◆ **The task**
Copy the data exactly. Images are the one exception.

◆ **Information**
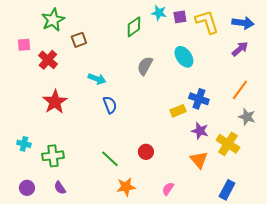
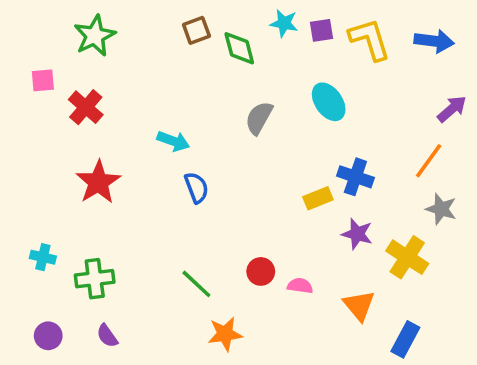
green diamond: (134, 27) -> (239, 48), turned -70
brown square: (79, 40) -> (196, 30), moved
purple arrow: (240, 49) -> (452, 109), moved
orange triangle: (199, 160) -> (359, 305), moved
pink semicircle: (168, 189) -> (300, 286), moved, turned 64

◆ **Finished task**
green diamond: (134, 27) -> (239, 48), turned -70
brown square: (79, 40) -> (196, 30), moved
purple arrow: (240, 49) -> (452, 109), moved
orange triangle: (199, 160) -> (359, 305), moved
pink semicircle: (168, 189) -> (300, 286), moved, turned 64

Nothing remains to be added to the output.